[DATA RECORDS Boundary: Start]
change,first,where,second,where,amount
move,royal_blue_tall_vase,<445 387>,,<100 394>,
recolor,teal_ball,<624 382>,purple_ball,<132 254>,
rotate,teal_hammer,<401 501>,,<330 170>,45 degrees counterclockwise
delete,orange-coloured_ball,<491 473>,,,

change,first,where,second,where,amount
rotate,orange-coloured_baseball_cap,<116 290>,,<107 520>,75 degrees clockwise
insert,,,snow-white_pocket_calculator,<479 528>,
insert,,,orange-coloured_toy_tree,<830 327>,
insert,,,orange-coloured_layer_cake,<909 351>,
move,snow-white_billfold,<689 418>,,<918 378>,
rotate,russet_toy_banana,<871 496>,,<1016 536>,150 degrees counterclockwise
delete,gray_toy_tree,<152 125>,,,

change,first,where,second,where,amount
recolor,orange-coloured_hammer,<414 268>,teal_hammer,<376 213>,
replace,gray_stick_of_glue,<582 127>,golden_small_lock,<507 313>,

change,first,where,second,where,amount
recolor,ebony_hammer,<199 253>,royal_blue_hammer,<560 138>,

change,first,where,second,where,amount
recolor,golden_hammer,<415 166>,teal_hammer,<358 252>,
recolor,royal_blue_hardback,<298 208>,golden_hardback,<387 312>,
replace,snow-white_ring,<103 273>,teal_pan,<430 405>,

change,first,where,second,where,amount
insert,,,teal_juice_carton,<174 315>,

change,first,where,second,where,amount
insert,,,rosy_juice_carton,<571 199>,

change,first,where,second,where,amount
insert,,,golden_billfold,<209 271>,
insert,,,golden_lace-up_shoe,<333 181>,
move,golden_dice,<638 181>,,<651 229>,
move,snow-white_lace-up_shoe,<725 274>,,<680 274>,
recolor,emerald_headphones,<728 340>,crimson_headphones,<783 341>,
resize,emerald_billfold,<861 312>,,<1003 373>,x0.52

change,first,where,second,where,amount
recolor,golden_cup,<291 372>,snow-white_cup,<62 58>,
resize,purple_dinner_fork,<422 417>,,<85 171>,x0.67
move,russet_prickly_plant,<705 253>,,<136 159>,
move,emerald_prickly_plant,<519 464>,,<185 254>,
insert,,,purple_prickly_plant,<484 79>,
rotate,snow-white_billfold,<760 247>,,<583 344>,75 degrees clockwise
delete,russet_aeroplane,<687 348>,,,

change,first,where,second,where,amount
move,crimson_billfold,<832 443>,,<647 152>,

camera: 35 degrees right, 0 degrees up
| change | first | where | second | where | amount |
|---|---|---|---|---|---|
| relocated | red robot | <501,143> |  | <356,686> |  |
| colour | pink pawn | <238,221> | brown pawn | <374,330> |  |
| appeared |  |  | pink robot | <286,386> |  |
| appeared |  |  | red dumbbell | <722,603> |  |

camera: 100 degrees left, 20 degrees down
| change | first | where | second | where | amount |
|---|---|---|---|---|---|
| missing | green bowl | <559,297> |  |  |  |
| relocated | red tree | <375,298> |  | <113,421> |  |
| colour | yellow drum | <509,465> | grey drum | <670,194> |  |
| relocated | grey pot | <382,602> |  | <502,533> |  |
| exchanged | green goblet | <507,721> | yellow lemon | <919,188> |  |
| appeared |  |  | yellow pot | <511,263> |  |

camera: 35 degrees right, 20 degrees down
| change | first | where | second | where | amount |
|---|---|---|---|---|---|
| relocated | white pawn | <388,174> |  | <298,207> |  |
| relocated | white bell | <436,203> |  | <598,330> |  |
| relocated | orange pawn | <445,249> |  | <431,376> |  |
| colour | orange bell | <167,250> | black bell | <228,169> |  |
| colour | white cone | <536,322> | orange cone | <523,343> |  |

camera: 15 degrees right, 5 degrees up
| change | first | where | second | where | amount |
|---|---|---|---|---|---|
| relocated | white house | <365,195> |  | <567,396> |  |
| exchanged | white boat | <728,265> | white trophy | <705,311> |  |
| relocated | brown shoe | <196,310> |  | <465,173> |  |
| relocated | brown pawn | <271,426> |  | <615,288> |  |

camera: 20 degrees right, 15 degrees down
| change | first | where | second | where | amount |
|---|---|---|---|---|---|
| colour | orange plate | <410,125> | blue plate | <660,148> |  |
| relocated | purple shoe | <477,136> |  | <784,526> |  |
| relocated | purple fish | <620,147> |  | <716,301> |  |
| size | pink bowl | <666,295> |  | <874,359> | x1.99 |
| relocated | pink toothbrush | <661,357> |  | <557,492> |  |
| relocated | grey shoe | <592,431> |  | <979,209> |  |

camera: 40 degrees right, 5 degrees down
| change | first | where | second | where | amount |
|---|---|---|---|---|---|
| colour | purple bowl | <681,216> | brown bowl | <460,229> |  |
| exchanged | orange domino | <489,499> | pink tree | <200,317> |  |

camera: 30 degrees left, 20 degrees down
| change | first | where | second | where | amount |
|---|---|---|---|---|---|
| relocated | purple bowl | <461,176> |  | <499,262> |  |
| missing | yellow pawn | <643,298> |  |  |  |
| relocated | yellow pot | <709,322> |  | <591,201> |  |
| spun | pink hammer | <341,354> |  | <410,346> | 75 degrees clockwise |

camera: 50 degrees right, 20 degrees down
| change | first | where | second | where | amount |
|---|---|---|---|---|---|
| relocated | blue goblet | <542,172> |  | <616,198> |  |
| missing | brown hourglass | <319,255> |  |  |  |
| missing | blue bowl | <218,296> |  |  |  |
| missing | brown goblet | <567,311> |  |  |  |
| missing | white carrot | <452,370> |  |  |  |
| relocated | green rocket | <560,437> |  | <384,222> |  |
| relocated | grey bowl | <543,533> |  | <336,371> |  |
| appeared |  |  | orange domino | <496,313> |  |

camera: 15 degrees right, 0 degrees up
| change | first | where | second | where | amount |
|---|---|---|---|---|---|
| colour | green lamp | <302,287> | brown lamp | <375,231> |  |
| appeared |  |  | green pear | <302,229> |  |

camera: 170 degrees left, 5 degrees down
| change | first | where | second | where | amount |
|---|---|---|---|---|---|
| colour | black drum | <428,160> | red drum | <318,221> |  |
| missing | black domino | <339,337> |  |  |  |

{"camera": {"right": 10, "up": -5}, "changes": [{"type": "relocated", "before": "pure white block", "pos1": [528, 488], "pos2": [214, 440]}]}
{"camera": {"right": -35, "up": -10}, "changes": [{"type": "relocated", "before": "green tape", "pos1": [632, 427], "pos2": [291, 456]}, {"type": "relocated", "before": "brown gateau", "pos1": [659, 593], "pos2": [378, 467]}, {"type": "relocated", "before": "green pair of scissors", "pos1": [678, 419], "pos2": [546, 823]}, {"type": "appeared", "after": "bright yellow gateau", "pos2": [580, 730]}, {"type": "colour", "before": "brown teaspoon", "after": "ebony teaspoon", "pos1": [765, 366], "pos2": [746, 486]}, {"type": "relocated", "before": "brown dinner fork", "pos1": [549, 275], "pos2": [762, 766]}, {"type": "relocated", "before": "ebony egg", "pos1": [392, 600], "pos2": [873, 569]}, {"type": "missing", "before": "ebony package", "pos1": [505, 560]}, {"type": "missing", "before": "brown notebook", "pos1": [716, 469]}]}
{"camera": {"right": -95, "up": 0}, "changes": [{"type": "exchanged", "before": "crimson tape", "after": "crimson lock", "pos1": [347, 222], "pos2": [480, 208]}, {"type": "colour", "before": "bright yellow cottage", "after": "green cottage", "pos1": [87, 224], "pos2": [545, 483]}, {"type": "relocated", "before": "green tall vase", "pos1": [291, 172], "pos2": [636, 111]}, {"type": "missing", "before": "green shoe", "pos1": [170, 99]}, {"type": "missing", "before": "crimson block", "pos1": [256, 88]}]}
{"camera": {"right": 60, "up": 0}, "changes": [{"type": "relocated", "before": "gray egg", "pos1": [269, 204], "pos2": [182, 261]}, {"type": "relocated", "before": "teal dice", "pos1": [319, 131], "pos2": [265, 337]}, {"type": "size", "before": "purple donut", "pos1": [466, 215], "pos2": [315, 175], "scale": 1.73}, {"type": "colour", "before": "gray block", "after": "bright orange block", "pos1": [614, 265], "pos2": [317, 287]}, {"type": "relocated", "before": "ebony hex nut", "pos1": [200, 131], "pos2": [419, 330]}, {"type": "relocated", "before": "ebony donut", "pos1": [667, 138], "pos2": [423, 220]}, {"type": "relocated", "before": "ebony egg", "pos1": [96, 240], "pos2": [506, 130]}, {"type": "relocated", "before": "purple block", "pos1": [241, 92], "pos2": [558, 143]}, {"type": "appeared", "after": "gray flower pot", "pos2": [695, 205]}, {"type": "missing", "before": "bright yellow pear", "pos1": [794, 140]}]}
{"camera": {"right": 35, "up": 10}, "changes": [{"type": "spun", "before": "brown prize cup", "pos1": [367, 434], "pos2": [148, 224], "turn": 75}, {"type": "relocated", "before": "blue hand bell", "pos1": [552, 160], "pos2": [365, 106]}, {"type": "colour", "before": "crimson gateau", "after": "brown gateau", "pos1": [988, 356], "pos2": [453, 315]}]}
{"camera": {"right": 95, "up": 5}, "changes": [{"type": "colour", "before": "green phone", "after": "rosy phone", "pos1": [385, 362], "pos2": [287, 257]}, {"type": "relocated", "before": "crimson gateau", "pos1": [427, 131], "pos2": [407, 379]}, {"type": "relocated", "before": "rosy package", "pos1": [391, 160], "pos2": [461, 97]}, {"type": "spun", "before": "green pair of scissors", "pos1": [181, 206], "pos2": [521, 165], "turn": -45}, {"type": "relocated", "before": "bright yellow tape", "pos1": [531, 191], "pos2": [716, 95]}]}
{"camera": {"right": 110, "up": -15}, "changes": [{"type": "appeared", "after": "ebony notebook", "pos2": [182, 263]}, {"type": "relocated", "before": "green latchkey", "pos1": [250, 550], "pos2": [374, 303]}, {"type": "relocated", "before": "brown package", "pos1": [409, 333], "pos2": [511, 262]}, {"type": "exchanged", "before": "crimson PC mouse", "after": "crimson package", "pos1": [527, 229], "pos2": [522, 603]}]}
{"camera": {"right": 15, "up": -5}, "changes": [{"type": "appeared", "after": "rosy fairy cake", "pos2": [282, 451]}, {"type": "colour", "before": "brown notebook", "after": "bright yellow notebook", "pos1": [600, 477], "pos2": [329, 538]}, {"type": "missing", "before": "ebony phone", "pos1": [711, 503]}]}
[DATA RECORDS Boundary: End]
▶ _WHAT IS BEING ASKED_: The word to find is "insert". Copy every line of the records that holds it.

▶ _ANSWER TO THIS PROBLEM_:
insert,,,snow-white_pocket_calculator,<479 528>,
insert,,,orange-coloured_toy_tree,<830 327>,
insert,,,orange-coloured_layer_cake,<909 351>,
insert,,,teal_juice_carton,<174 315>,
insert,,,rosy_juice_carton,<571 199>,
insert,,,golden_billfold,<209 271>,
insert,,,golden_lace-up_shoe,<333 181>,
insert,,,purple_prickly_plant,<484 79>,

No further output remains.